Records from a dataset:
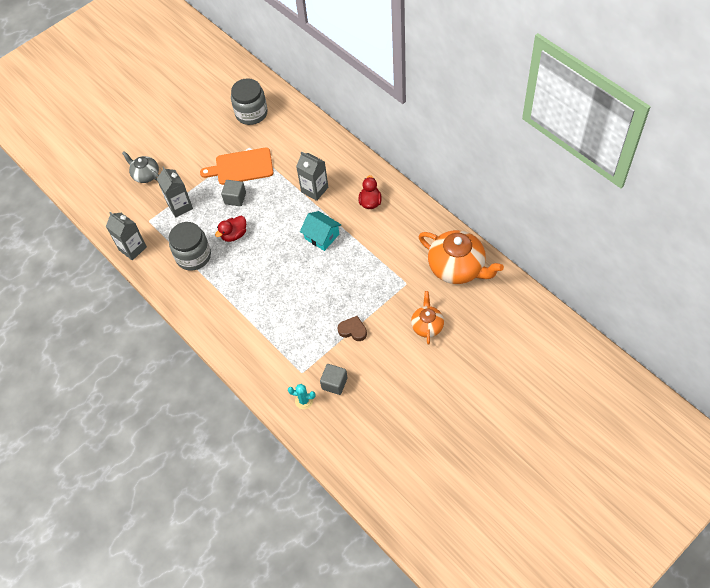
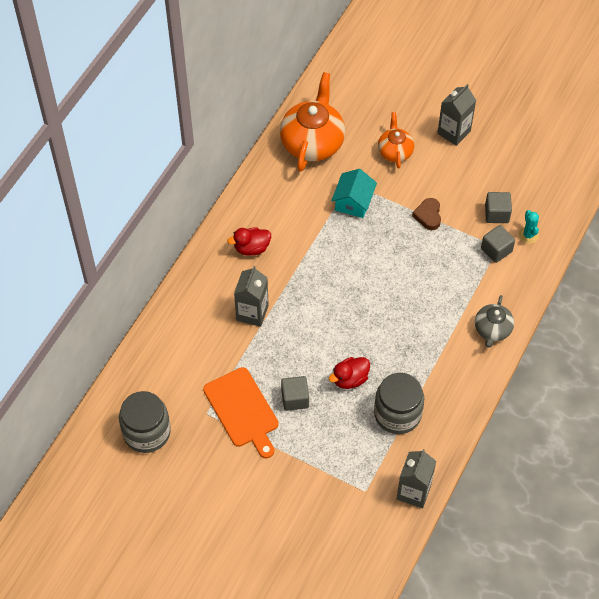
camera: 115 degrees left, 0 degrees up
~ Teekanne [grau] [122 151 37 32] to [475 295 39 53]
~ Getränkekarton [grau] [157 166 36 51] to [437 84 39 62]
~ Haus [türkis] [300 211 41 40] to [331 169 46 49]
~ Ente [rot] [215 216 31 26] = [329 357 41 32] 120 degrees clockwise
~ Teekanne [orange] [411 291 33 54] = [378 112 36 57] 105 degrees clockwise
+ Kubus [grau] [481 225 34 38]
--
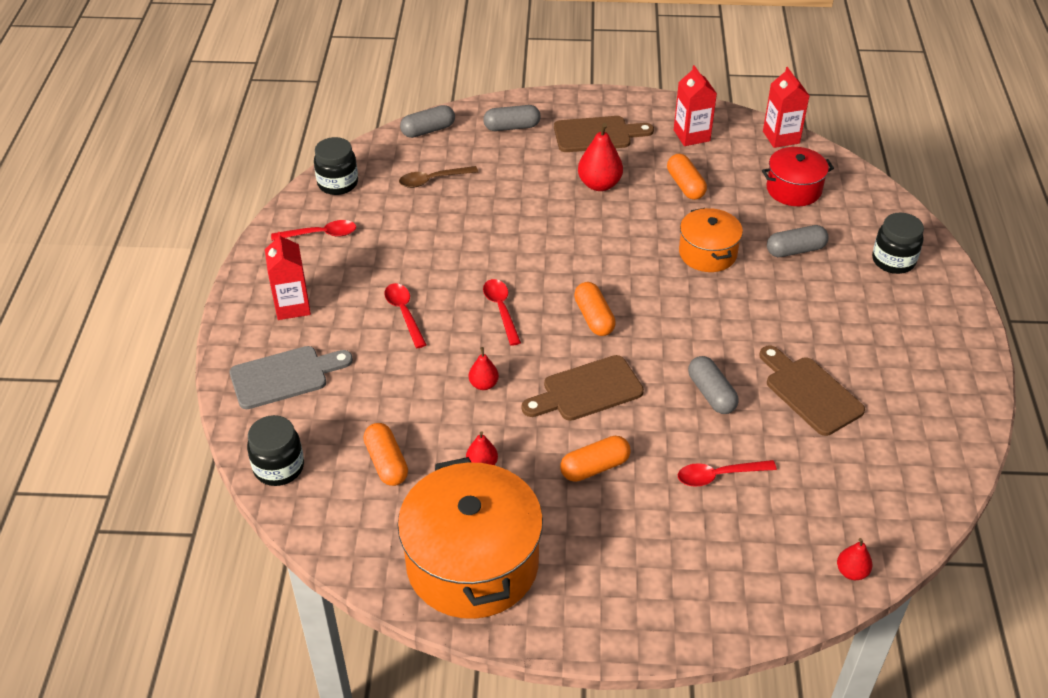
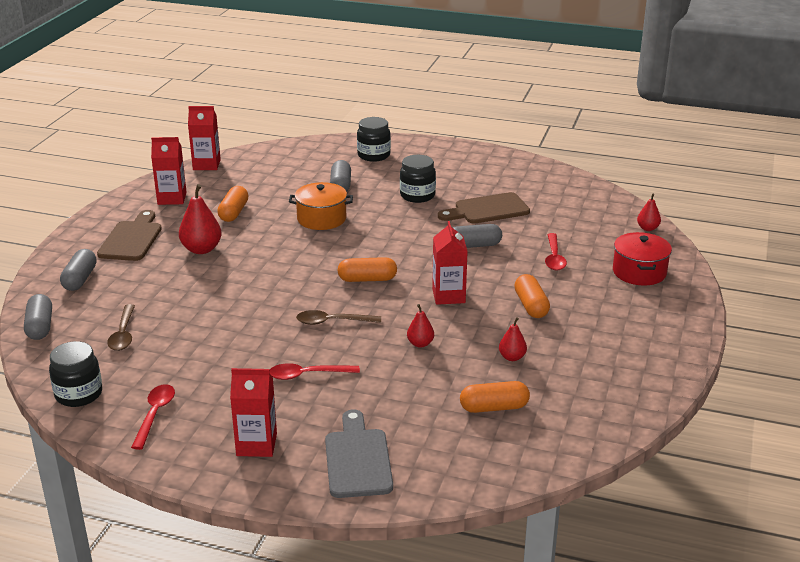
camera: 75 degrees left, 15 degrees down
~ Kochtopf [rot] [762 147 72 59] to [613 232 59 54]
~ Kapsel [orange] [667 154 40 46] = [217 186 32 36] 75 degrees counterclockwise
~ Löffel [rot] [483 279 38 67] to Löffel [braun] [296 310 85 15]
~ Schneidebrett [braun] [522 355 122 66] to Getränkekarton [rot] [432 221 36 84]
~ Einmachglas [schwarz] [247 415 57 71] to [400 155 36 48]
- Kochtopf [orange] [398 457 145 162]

Required action: Would you please filter the lines above and copy every one that includes "braun"?

Answer box:
~ Löffel [rot] [483 279 38 67] to Löffel [braun] [296 310 85 15]
~ Schneidebrett [braun] [522 355 122 66] to Getränkekarton [rot] [432 221 36 84]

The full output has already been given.